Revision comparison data

◆ ◆ ◆ ◆ ◆ ◆ ◆

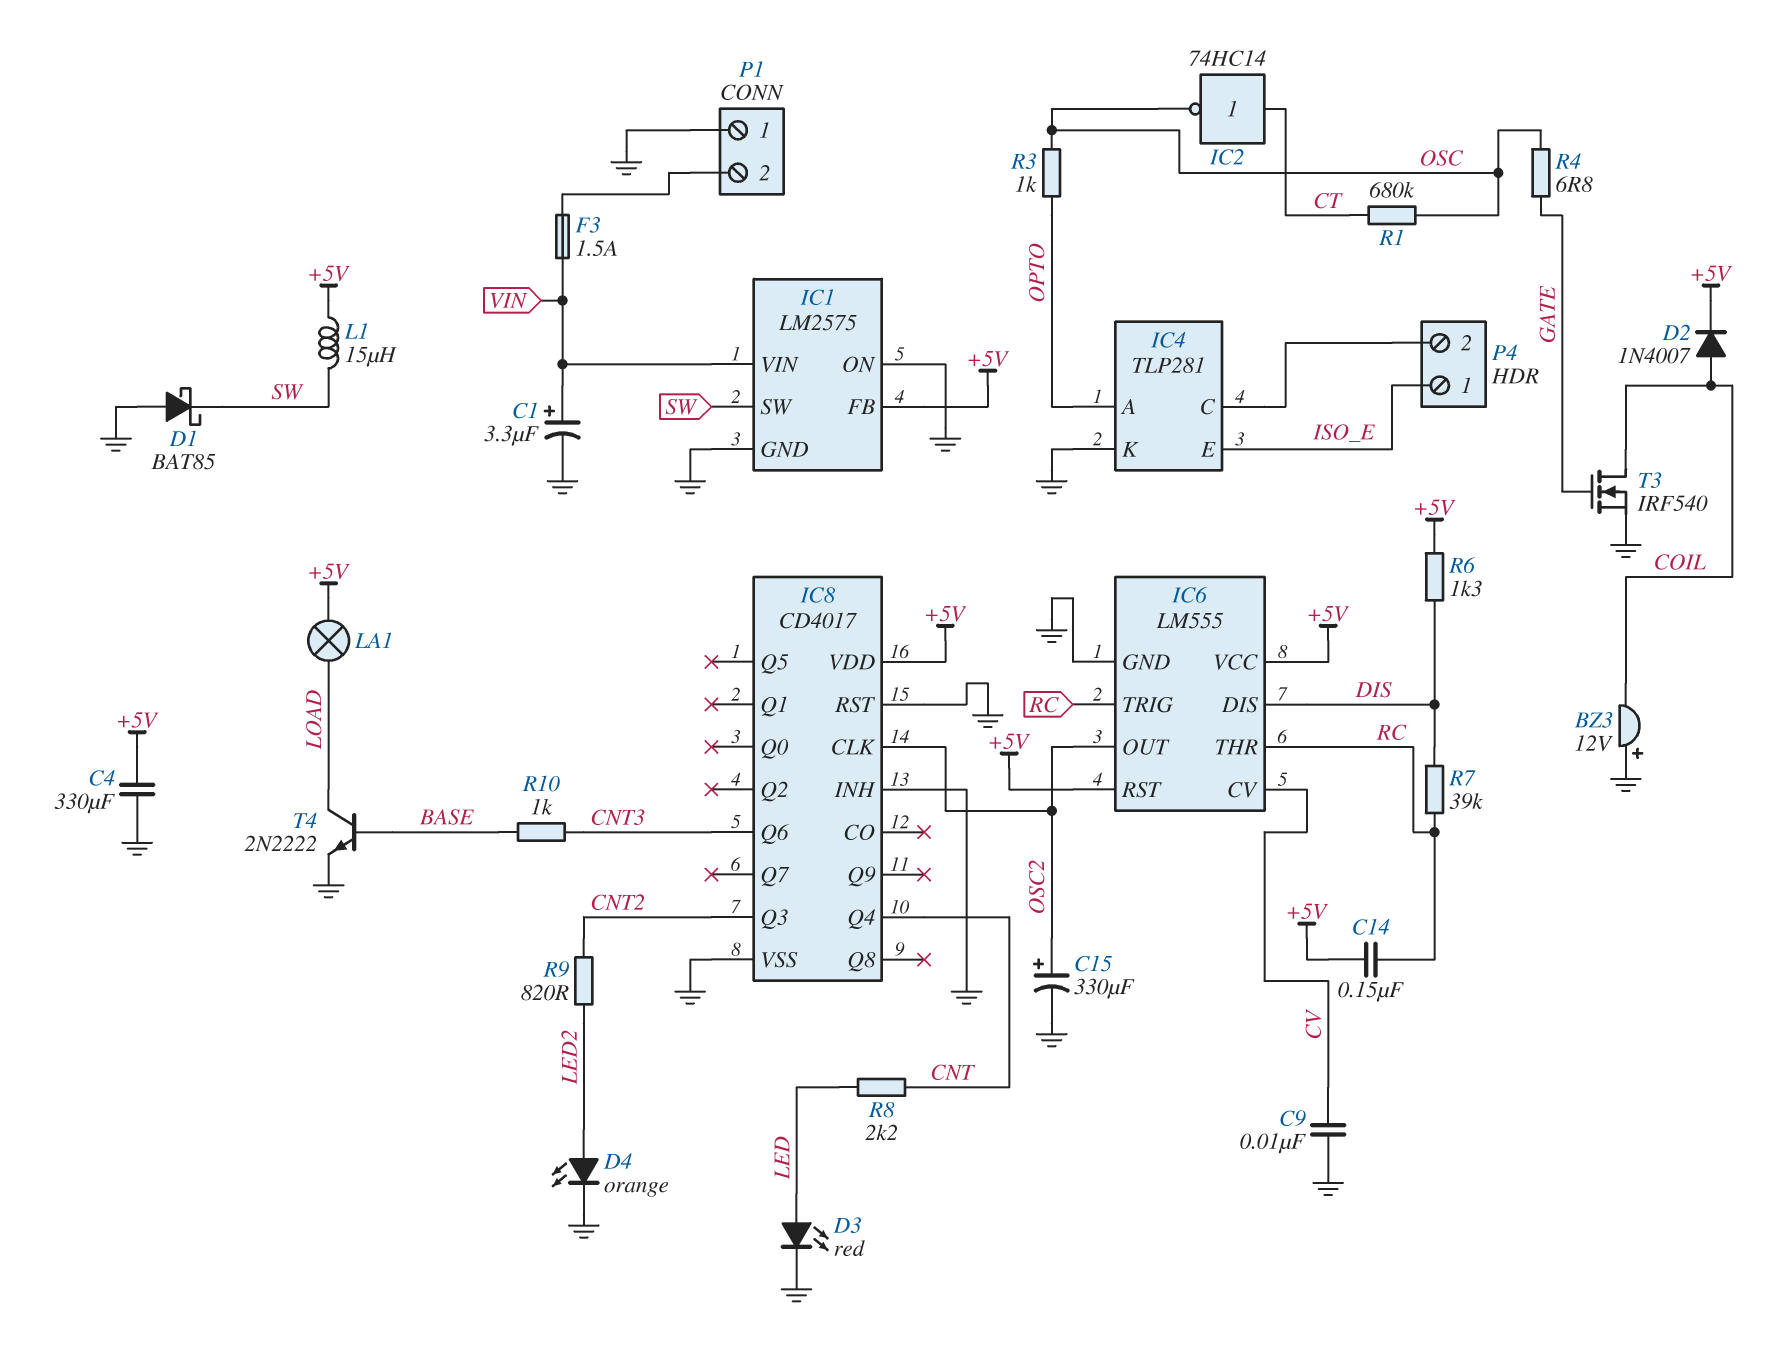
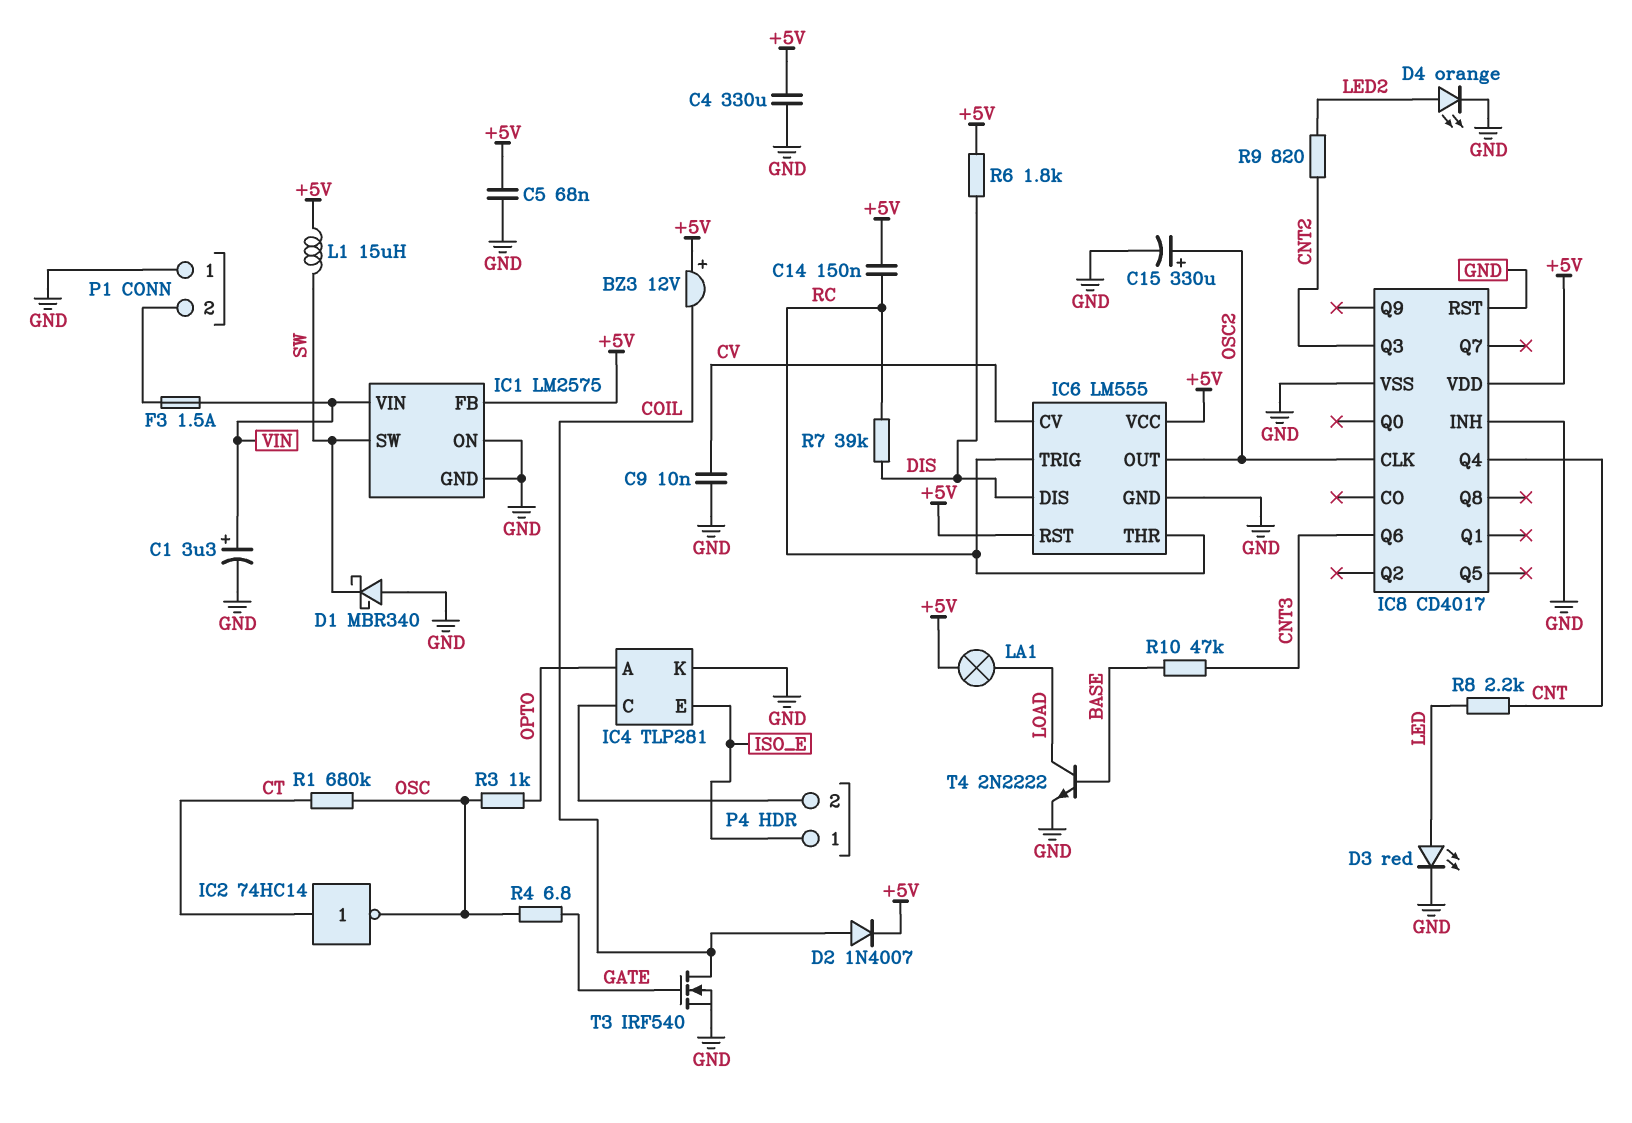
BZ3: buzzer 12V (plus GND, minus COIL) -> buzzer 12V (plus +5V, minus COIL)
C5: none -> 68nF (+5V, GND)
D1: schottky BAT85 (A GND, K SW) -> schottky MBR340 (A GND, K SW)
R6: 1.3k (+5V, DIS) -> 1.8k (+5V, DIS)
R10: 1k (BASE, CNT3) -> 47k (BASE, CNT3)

◆ ◆ ◆ ◆ ◆ ◆ ◆

- [Your instructions]:
Return the lines beginning at the one that contains "D1: schottky BAT85" and continuing through the last line of the data, exactly as they stand and without any others.

- [Written solution]:
D1: schottky BAT85 (A GND, K SW) -> schottky MBR340 (A GND, K SW)
R6: 1.3k (+5V, DIS) -> 1.8k (+5V, DIS)
R10: 1k (BASE, CNT3) -> 47k (BASE, CNT3)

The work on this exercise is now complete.